ABOUT THIS TASK: Report each line of the entries that includes "blue" by copying it.

***** RECORDS FOR THE EXERCISE

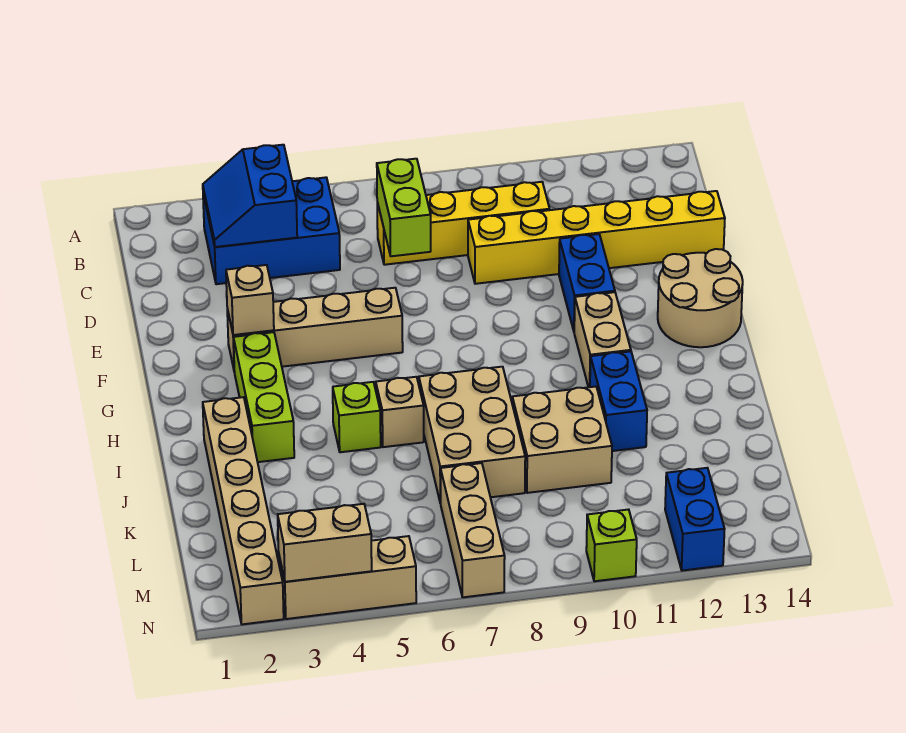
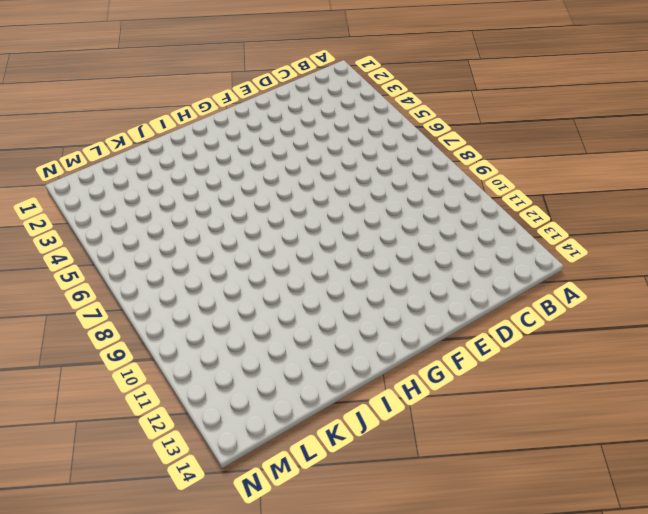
none -> blue 2x3 brick [203,177,340,284]
none -> yellow 1x4 brick [377,182,550,265]
none -> yellow 1x6 brick [468,191,725,284]

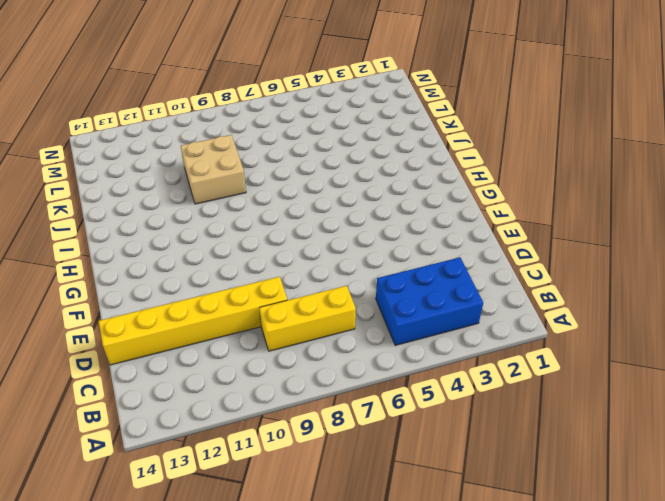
yellow 1x3 brick [259,286,356,351] -> yellow 1x4 brick [377,182,550,265]
none -> blue 1x2 brick [559,234,615,331]
none -> tan 1x4 brick [227,288,403,369]
none -> tan 2x2 round brick [658,249,743,347]

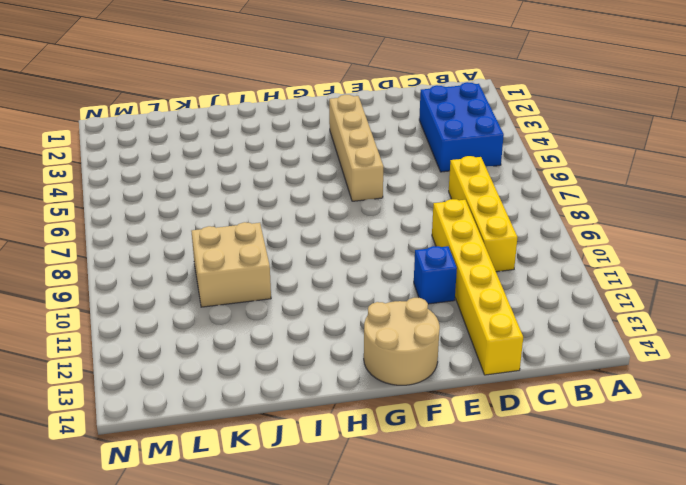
blue 1x1 brick [414,246,457,304] -> blue 1x2 brick [559,234,615,331]
none -> lime 1x3 brick [233,332,294,462]
none -> tan 1x2 brick [574,292,631,387]
none -> tan 1x6 brick [203,397,284,624]

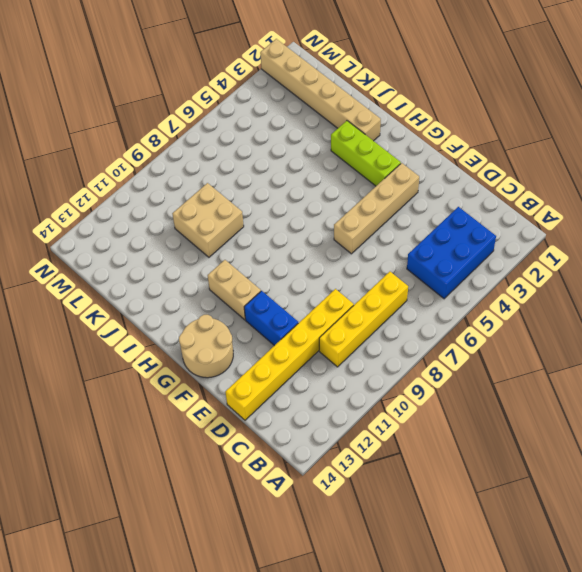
none -> lime 1x1 brick [333,382,381,452]
none -> tan 1x1 brick [376,377,424,447]
none -> tan 2x3 brick [419,367,525,503]

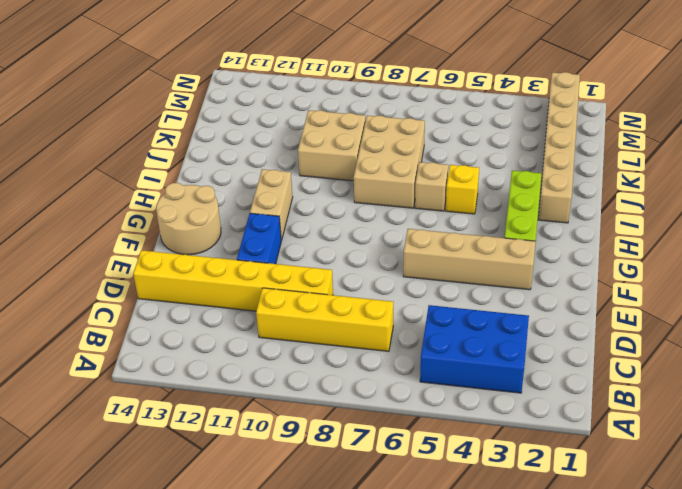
yellow 1x1 brick [446,165,479,214] -> lime 1x1 brick [333,382,381,452]
none -> blue 1x2 brick [590,351,647,451]
none -> tan 1x3 brick [441,463,505,597]
none -> blue 1x2 brick [665,468,725,571]

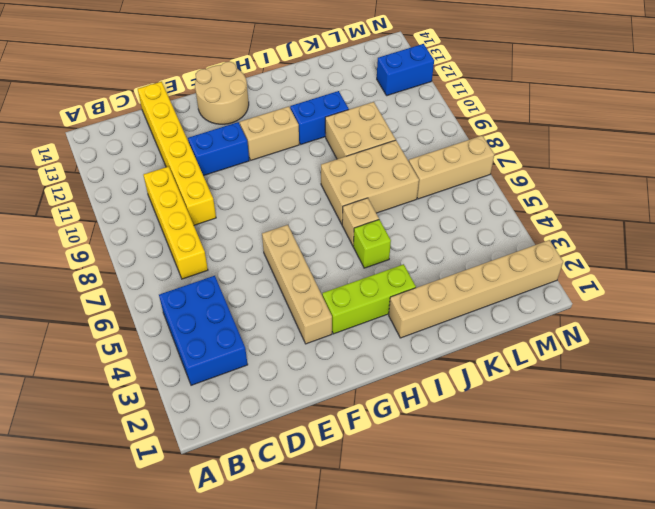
none -> tan 1x3 brick [279,536,416,619]
none -> lime 1x1 brick [586,509,637,581]
none -> blue 2x2 slope [203,145,297,247]

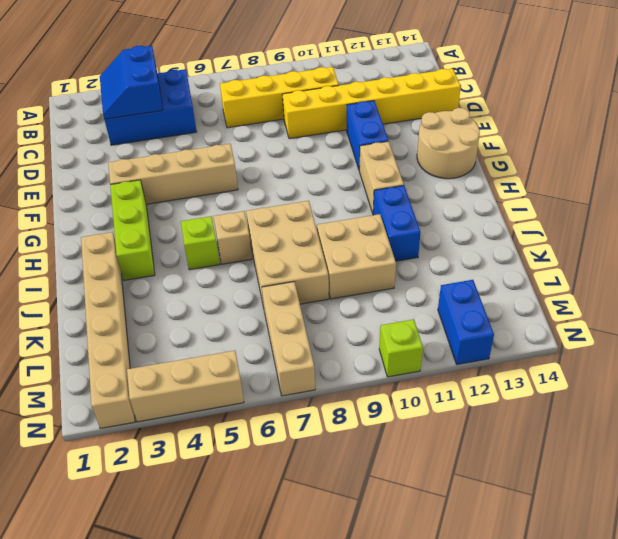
none -> lime 1x2 brick [377,159,431,256]
none -> tan 1x1 brick [226,265,274,335]
none -> tan 1x2 brick [278,504,372,582]

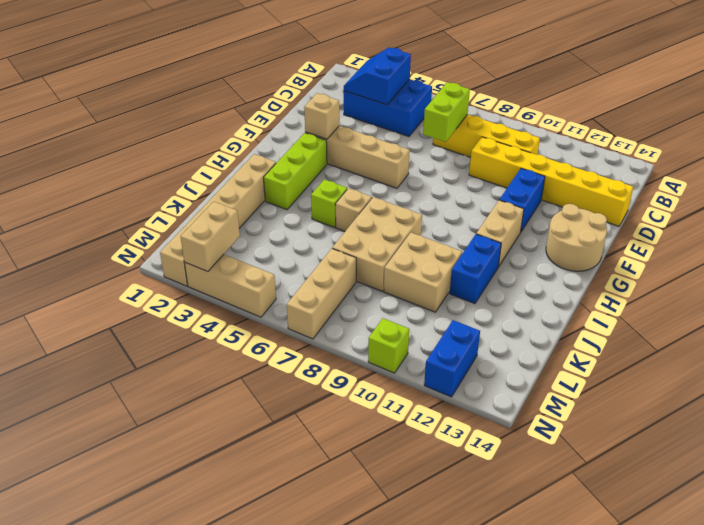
tan 1x2 brick [181,202,240,272] -> tan 1x2 brick turned to [278,504,372,582]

**********

SOLUTION TO THE EXERCISE:
none -> blue 2x3 brick [203,177,340,284]
none -> blue 1x2 brick [559,234,615,331]
blue 1x1 brick [414,246,457,304] -> blue 1x2 brick [559,234,615,331]
none -> blue 1x2 brick [590,351,647,451]
none -> blue 1x2 brick [665,468,725,571]
none -> blue 2x2 slope [203,145,297,247]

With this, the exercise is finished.